Please write out all the data that follows exactly, without the pictures.

Data excerpt:
---+---
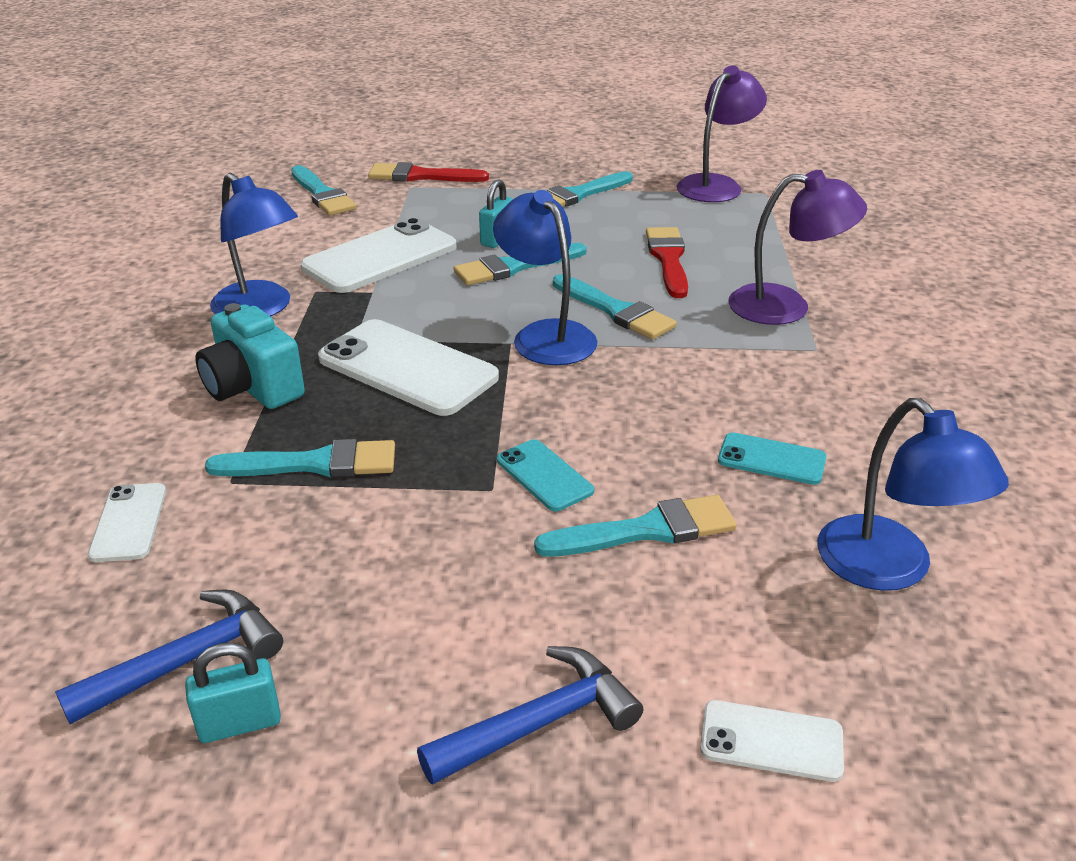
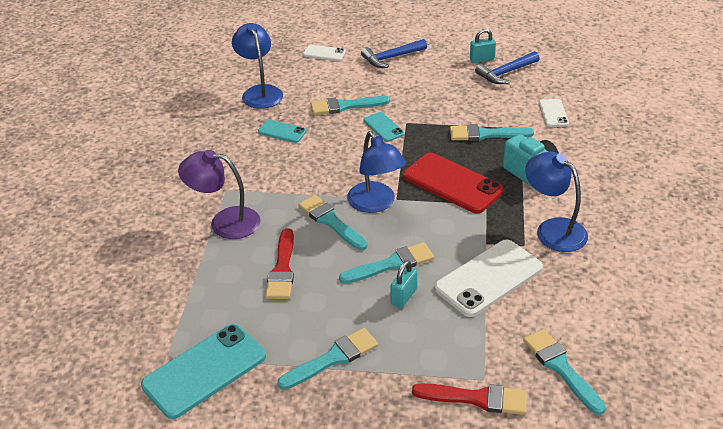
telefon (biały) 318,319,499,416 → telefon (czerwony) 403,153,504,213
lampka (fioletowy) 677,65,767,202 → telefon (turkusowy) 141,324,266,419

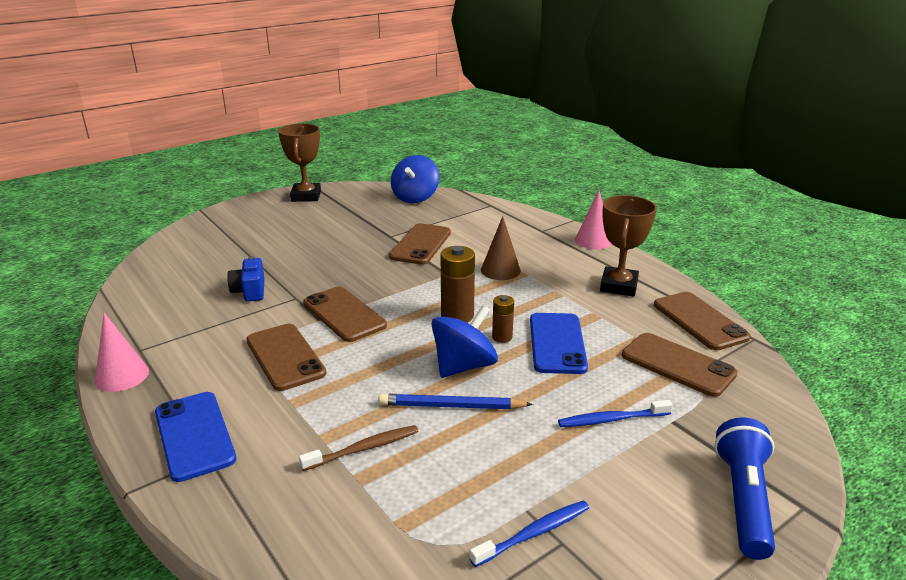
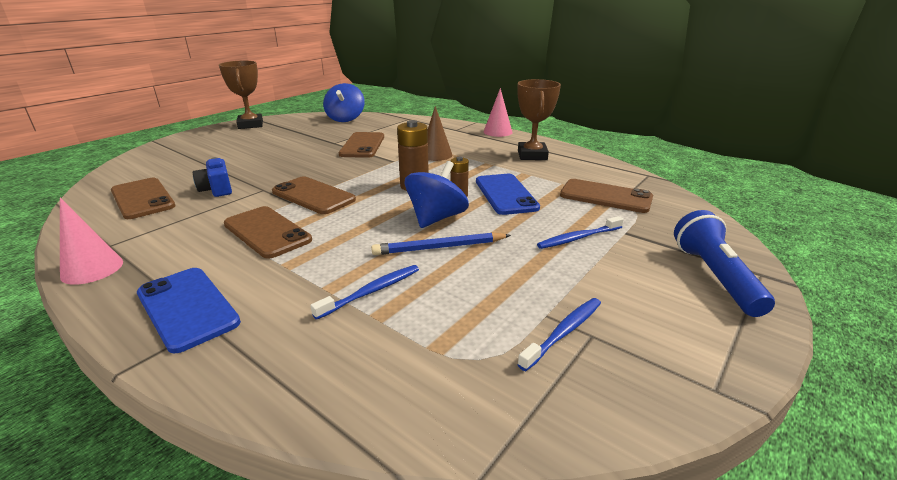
szczoteczka do zębów (brązowy) 299,425,418,471 → szczoteczka do zębów (niebieski) 310,265,419,320
telefon (brązowy) 654,292,751,350 → telefon (brązowy) 111,178,175,219, move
---+---
Task solution:
telefon (biały) 318,319,499,416 → telefon (czerwony) 403,153,504,213
lampka (fioletowy) 677,65,767,202 → telefon (turkusowy) 141,324,266,419

szczoteczka do zębów (brązowy) 299,425,418,471 → szczoteczka do zębów (niebieski) 310,265,419,320
telefon (brązowy) 654,292,751,350 → telefon (brązowy) 111,178,175,219, move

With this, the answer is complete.